THE TASK — As soon as the line containing "(532, 302) = (241, 182): none" appears, copy it and every following line word for word until the records end.

Spatial object tracking data —

-=-=-

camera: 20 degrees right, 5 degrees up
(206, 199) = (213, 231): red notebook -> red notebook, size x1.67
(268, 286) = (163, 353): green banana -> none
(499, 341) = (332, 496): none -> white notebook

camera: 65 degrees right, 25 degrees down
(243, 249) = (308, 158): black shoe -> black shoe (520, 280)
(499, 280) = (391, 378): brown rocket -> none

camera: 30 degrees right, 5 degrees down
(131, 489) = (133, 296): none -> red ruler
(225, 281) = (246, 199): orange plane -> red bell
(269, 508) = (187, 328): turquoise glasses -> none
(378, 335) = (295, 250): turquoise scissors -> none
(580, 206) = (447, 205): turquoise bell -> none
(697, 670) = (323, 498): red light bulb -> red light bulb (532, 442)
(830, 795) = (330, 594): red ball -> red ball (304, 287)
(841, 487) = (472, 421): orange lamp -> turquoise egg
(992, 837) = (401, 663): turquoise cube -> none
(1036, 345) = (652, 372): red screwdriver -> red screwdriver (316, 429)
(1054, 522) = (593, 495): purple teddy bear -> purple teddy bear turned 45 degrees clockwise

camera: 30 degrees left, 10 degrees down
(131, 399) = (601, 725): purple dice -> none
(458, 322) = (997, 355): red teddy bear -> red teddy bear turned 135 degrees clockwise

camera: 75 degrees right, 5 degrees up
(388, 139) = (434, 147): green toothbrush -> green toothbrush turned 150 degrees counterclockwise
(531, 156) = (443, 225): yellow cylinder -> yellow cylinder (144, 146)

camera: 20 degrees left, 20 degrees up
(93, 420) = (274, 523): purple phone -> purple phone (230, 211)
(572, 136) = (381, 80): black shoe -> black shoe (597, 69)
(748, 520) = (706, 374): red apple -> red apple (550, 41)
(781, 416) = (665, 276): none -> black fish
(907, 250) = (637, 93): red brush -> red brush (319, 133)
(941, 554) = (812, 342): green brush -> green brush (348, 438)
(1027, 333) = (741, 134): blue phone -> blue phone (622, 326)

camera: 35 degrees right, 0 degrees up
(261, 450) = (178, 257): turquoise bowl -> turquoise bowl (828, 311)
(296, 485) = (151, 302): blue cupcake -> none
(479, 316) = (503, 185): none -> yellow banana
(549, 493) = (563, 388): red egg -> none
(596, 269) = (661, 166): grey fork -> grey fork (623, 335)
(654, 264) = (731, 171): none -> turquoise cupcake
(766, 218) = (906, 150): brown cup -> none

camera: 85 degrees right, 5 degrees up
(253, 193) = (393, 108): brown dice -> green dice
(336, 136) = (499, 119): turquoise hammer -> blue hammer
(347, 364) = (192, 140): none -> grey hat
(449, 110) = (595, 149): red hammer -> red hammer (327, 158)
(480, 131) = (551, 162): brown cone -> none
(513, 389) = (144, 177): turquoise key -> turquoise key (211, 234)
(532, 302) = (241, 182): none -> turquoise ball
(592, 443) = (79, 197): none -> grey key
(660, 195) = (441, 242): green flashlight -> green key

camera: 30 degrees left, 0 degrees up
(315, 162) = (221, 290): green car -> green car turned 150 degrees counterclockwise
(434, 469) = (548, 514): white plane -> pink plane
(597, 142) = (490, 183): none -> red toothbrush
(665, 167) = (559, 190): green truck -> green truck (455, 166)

-=-=-

SOLVED PROBLEM —
(532, 302) = (241, 182): none -> turquoise ball
(592, 443) = (79, 197): none -> grey key
(660, 195) = (441, 242): green flashlight -> green key

camera: 30 degrees left, 0 degrees up
(315, 162) = (221, 290): green car -> green car turned 150 degrees counterclockwise
(434, 469) = (548, 514): white plane -> pink plane
(597, 142) = (490, 183): none -> red toothbrush
(665, 167) = (559, 190): green truck -> green truck (455, 166)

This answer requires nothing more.